Write out the entire listing below exactly as it appears, minus any pictures.

[Opening DATASET EXTRACT section]

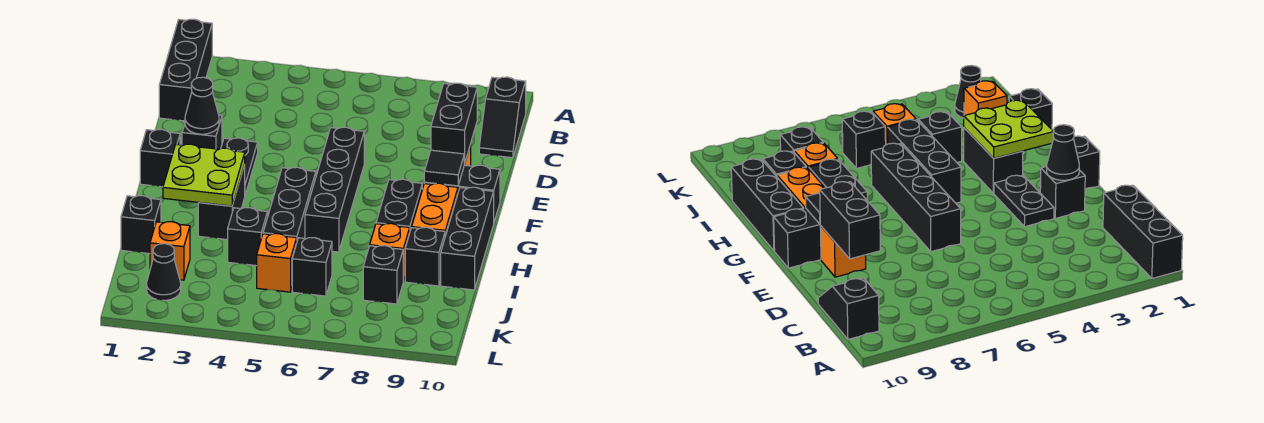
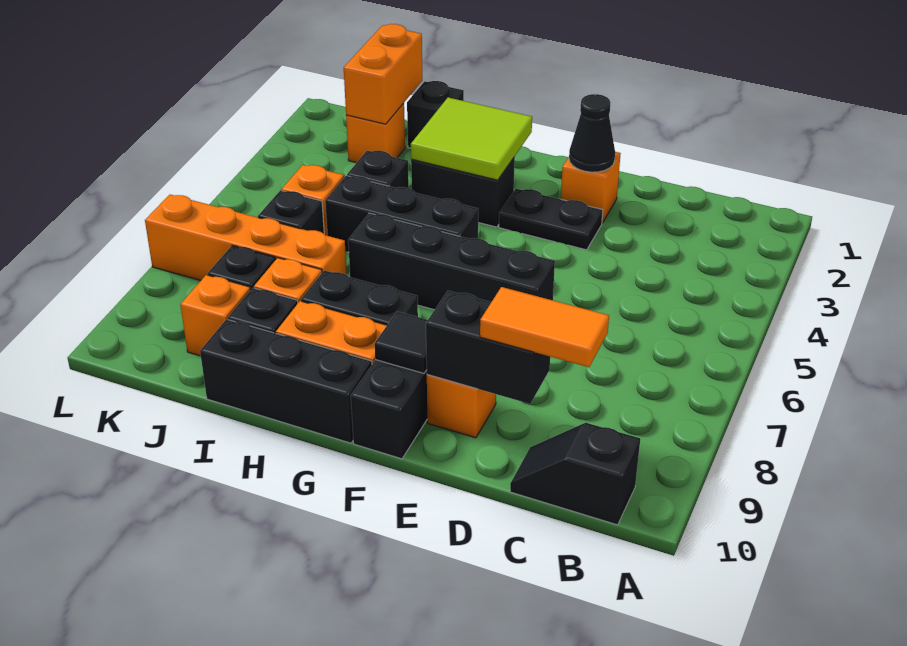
black brick A1:C1 level 1 -> none
none -> orange tile C9:D9 level 3
black brick E2 level 1 -> orange brick E2 level 1
black brick F1 level 1 -> none
lime plate G2:H3 level 2 -> lime tile G2:H3 level 2
none -> orange brick I7:L7 level 1
none -> orange brick J1:J2 level 2
none -> orange brick J9 level 1
black cone K2 level 1 -> none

[Closing DATASET EXTRACT section]

OUTPUT OF THE EXERCISE:
black brick A1:C1 level 1 -> none
none -> orange tile C9:D9 level 3
black brick E2 level 1 -> orange brick E2 level 1
black brick F1 level 1 -> none
lime plate G2:H3 level 2 -> lime tile G2:H3 level 2
none -> orange brick I7:L7 level 1
none -> orange brick J1:J2 level 2
none -> orange brick J9 level 1
black cone K2 level 1 -> none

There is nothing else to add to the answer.